Information provided:
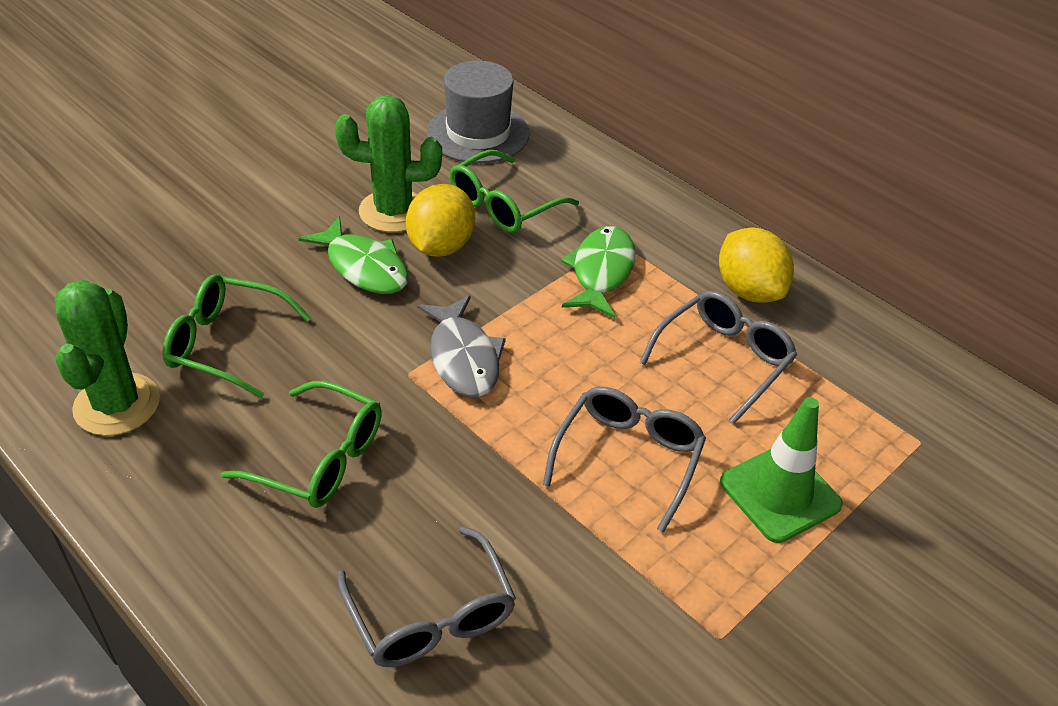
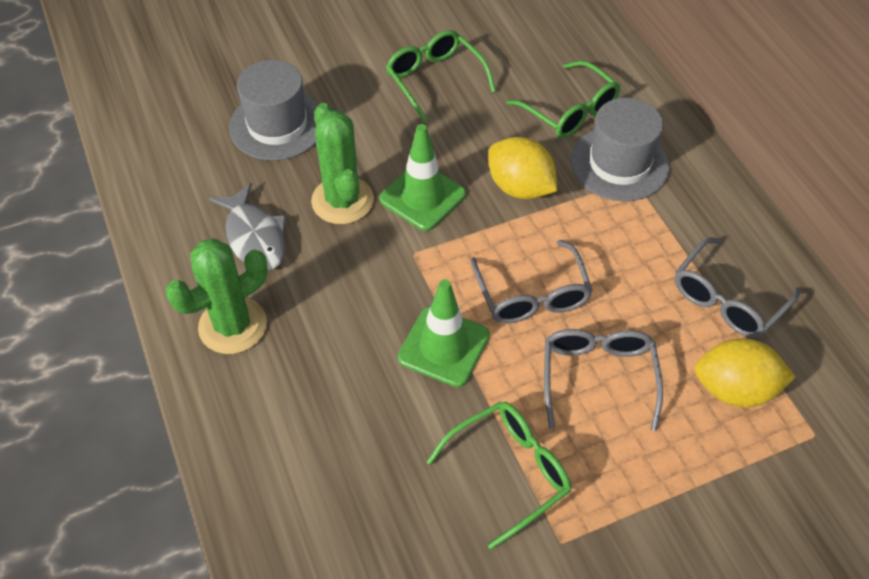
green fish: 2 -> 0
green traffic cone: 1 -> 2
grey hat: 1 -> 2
--
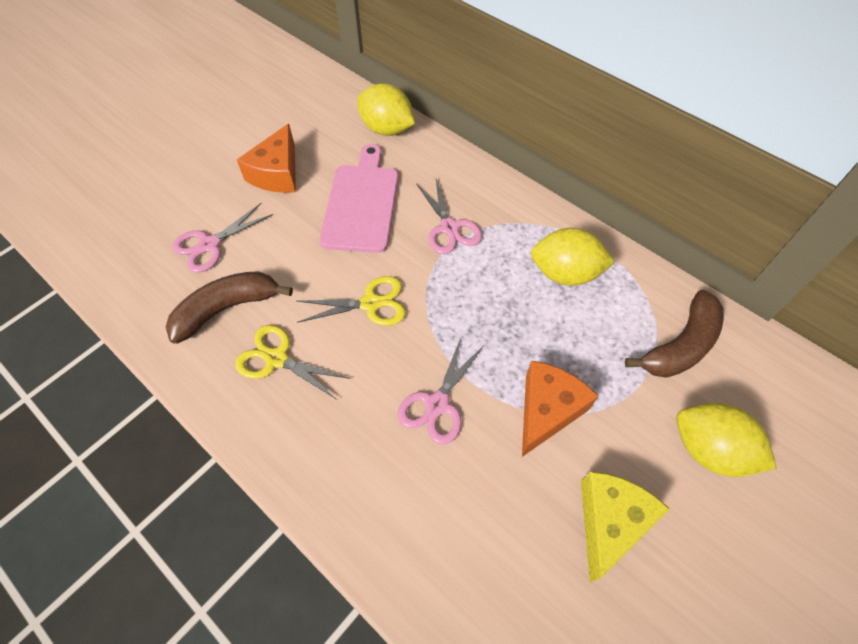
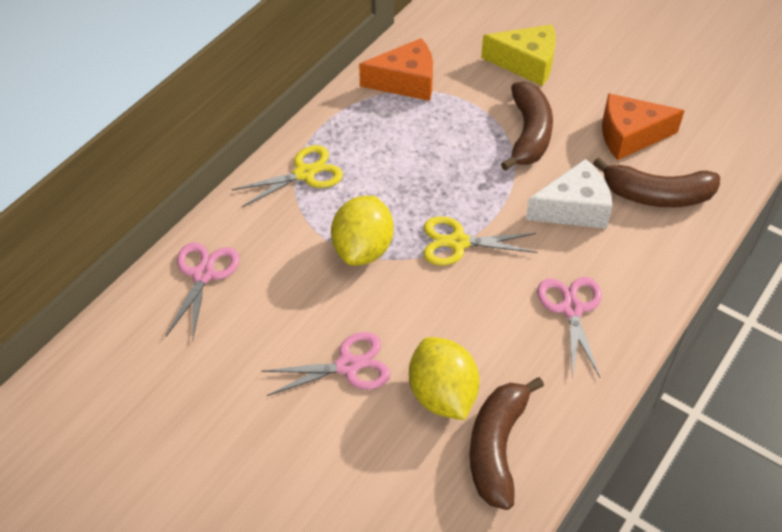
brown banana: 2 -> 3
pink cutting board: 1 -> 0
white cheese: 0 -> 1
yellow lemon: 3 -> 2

Exercise details:
Starting at the line that has "pink cutting board: 1 -> 0" in the records above, restate word for word every line until the one that has "yellow lemon: 3 -> 2", and include that one as well.

Task solution:
pink cutting board: 1 -> 0
white cheese: 0 -> 1
yellow lemon: 3 -> 2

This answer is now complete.